* _Exercise_: Only the lines with "centre" in them need to be copied from the listing.

* _Data records_:
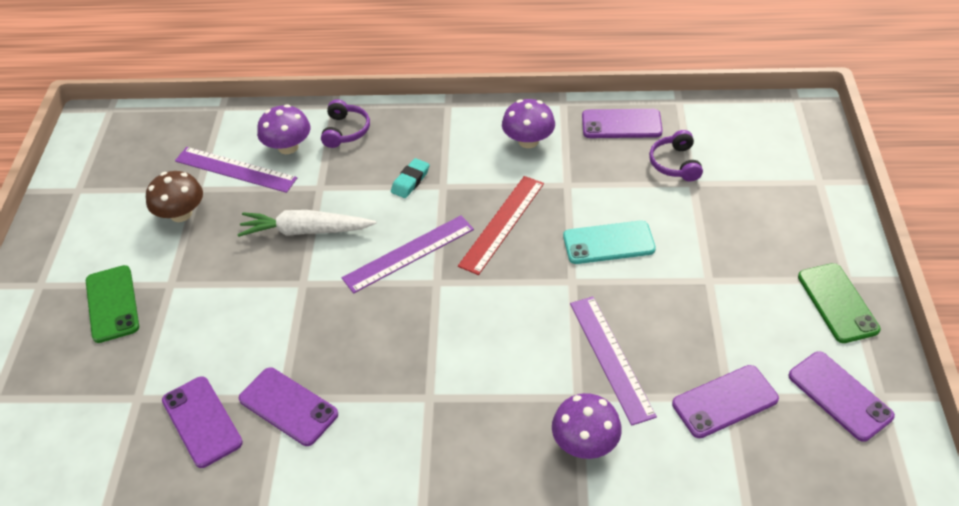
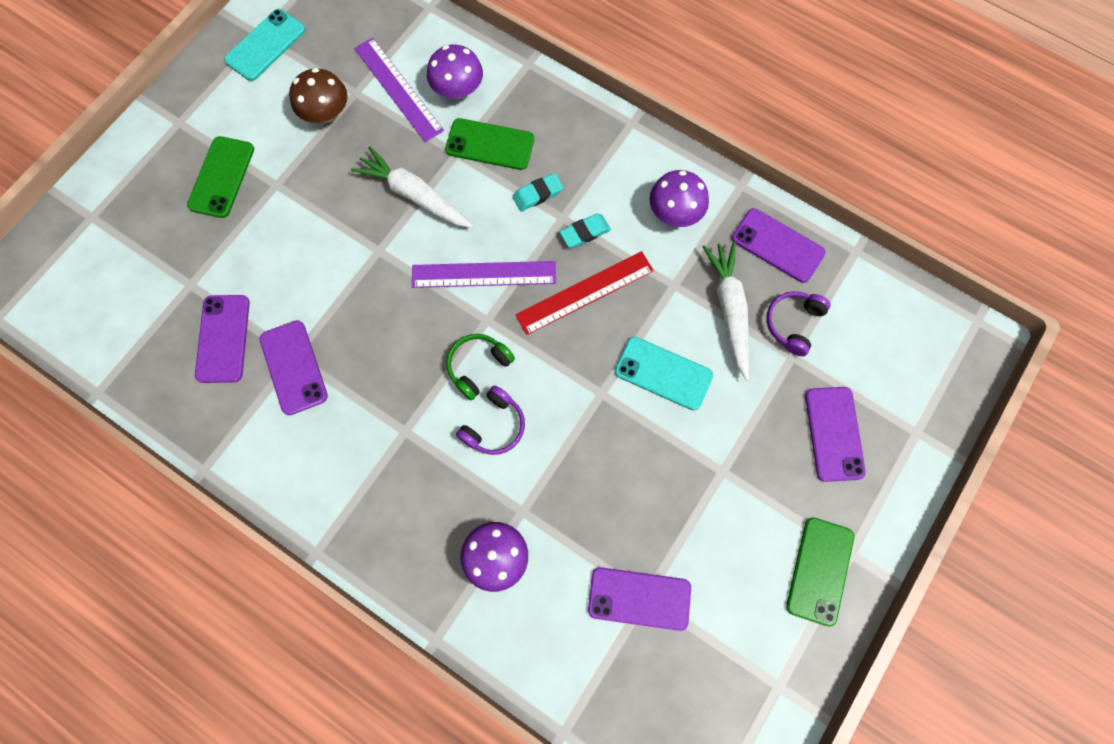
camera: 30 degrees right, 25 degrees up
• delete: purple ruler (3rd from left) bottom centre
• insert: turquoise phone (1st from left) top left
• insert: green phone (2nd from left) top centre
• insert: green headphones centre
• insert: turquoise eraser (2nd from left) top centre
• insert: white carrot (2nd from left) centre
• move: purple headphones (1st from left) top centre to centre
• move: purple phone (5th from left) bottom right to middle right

* _Answer to this task_:
• delete: purple ruler (3rd from left) bottom centre
• insert: green phone (2nd from left) top centre
• insert: green headphones centre
• insert: turquoise eraser (2nd from left) top centre
• insert: white carrot (2nd from left) centre
• move: purple headphones (1st from left) top centre to centre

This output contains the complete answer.